• [WHAT NEEDS TO BE DONE]: Please update the data below by changing every "center point" to "midpoint" and keeping everything else the same.

• [RECORDS SHOWN]:
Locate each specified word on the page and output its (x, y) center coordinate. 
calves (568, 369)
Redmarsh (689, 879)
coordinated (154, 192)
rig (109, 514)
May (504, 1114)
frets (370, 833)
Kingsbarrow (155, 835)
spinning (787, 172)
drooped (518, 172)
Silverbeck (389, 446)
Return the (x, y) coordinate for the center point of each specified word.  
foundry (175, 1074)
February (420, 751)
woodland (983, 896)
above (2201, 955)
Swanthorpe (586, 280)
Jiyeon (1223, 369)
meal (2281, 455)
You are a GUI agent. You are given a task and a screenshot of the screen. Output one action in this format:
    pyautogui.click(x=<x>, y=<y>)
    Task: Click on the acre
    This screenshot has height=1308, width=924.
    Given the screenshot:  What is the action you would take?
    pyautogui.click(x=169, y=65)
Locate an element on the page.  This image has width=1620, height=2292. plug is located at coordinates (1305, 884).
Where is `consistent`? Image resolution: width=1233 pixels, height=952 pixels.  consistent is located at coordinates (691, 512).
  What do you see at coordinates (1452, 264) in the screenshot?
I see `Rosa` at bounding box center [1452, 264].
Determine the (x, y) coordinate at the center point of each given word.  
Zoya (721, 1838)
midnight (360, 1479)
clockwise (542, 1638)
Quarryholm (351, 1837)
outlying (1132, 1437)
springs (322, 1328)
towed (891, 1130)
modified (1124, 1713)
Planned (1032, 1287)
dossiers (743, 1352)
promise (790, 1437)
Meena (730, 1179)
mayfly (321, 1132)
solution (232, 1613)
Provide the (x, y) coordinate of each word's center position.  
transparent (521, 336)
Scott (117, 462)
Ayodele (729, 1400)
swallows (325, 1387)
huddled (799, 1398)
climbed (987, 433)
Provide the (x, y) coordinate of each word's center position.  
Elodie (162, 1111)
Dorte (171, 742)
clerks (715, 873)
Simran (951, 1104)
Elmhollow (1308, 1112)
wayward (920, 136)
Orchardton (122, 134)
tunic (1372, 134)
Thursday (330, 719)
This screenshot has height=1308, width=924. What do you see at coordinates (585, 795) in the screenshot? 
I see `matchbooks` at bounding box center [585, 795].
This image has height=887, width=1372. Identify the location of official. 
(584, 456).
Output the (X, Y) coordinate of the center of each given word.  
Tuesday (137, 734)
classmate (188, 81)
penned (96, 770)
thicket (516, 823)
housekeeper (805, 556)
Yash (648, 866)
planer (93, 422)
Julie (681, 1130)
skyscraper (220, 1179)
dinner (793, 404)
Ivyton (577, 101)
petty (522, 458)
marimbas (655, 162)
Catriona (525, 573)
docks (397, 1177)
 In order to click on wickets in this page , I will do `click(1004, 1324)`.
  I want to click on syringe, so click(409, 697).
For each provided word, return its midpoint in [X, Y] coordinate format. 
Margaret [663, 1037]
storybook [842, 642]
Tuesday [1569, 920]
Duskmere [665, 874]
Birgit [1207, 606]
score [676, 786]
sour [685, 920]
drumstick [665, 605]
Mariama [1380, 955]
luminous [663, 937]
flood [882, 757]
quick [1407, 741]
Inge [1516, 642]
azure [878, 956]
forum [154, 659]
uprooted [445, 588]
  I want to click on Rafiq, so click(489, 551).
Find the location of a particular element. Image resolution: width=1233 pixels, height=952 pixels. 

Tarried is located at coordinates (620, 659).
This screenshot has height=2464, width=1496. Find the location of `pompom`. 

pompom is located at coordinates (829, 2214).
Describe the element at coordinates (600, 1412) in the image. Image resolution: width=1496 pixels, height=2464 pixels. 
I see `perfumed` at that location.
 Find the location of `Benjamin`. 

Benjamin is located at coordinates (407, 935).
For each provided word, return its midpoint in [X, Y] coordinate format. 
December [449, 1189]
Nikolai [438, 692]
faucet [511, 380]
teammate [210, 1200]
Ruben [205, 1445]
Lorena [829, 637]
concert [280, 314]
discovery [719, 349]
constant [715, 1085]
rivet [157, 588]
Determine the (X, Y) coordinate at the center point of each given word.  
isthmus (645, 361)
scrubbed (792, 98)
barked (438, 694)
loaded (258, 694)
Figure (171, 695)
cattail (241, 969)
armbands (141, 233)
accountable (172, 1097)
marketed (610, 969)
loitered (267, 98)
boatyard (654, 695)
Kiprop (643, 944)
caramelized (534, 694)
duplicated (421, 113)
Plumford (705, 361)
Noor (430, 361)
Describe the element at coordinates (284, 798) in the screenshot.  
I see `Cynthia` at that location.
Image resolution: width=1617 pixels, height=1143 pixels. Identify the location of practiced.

• [CORRECT RESULT]:
Locate each specified word on the page and output its (x, y) center coordinate. 
calves (568, 369)
Redmarsh (689, 879)
coordinated (154, 192)
rig (109, 514)
May (504, 1114)
frets (370, 833)
Kingsbarrow (155, 835)
spinning (787, 172)
drooped (518, 172)
Silverbeck (389, 446)
Return the (x, y) coordinate for the midpoint of each specified word.  
foundry (175, 1074)
February (420, 751)
woodland (983, 896)
above (2201, 955)
Swanthorpe (586, 280)
Jiyeon (1223, 369)
meal (2281, 455)
You are a GUI agent. You are given a task and a screenshot of the screen. Output one action in this format:
    pyautogui.click(x=<x>, y=<y>)
    Task: Click on the acre
    This screenshot has height=1308, width=924.
    Given the screenshot:  What is the action you would take?
    pyautogui.click(x=169, y=65)
Locate an element on the page.  This image has width=1620, height=2292. plug is located at coordinates (1305, 884).
Where is `consistent`? Image resolution: width=1233 pixels, height=952 pixels.  consistent is located at coordinates (691, 512).
  What do you see at coordinates (1452, 264) in the screenshot?
I see `Rosa` at bounding box center [1452, 264].
Determine the (x, y) coordinate at the midpoint of each given word.  
Zoya (721, 1838)
midnight (360, 1479)
clockwise (542, 1638)
Quarryholm (351, 1837)
outlying (1132, 1437)
springs (322, 1328)
towed (891, 1130)
modified (1124, 1713)
Planned (1032, 1287)
dossiers (743, 1352)
promise (790, 1437)
Meena (730, 1179)
mayfly (321, 1132)
solution (232, 1613)
Provide the (x, y) coordinate of each word's center position.  
transparent (521, 336)
Scott (117, 462)
Ayodele (729, 1400)
swallows (325, 1387)
huddled (799, 1398)
climbed (987, 433)
Provide the (x, y) coordinate of each word's center position.  
Elodie (162, 1111)
Dorte (171, 742)
clerks (715, 873)
Simran (951, 1104)
Elmhollow (1308, 1112)
wayward (920, 136)
Orchardton (122, 134)
tunic (1372, 134)
Thursday (330, 719)
This screenshot has height=1308, width=924. What do you see at coordinates (585, 795) in the screenshot? 
I see `matchbooks` at bounding box center [585, 795].
This image has height=887, width=1372. Identify the location of official. 
(584, 456).
Output the (X, Y) coordinate of the center of each given word.  
Tuesday (137, 734)
classmate (188, 81)
penned (96, 770)
thicket (516, 823)
housekeeper (805, 556)
Yash (648, 866)
planer (93, 422)
Julie (681, 1130)
skyscraper (220, 1179)
dinner (793, 404)
Ivyton (577, 101)
petty (522, 458)
marimbas (655, 162)
Catriona (525, 573)
docks (397, 1177)
 In order to click on wickets in this page , I will do `click(1004, 1324)`.
  I want to click on syringe, so click(409, 697).
For each provided word, return its midpoint in [X, Y] coordinate format. 
Margaret [663, 1037]
storybook [842, 642]
Tuesday [1569, 920]
Duskmere [665, 874]
Birgit [1207, 606]
score [676, 786]
sour [685, 920]
drumstick [665, 605]
Mariama [1380, 955]
luminous [663, 937]
flood [882, 757]
quick [1407, 741]
Inge [1516, 642]
azure [878, 956]
forum [154, 659]
uprooted [445, 588]
  I want to click on Rafiq, so click(489, 551).
Find the location of a particular element. Image resolution: width=1233 pixels, height=952 pixels. 

Tarried is located at coordinates (620, 659).
This screenshot has height=2464, width=1496. Find the location of `pompom`. 

pompom is located at coordinates (829, 2214).
Describe the element at coordinates (600, 1412) in the image. Image resolution: width=1496 pixels, height=2464 pixels. 
I see `perfumed` at that location.
 Find the location of `Benjamin`. 

Benjamin is located at coordinates (407, 935).
For each provided word, return its midpoint in [X, Y] coordinate format. 
December [449, 1189]
Nikolai [438, 692]
faucet [511, 380]
teammate [210, 1200]
Ruben [205, 1445]
Lorena [829, 637]
concert [280, 314]
discovery [719, 349]
constant [715, 1085]
rivet [157, 588]
Determine the (X, Y) coordinate at the midpoint of each given word.  
isthmus (645, 361)
scrubbed (792, 98)
barked (438, 694)
loaded (258, 694)
Figure (171, 695)
cattail (241, 969)
armbands (141, 233)
accountable (172, 1097)
marketed (610, 969)
loitered (267, 98)
boatyard (654, 695)
Kiprop (643, 944)
caramelized (534, 694)
duplicated (421, 113)
Plumford (705, 361)
Noor (430, 361)
Describe the element at coordinates (284, 798) in the screenshot.  
I see `Cynthia` at that location.
Image resolution: width=1617 pixels, height=1143 pixels. Identify the location of practiced.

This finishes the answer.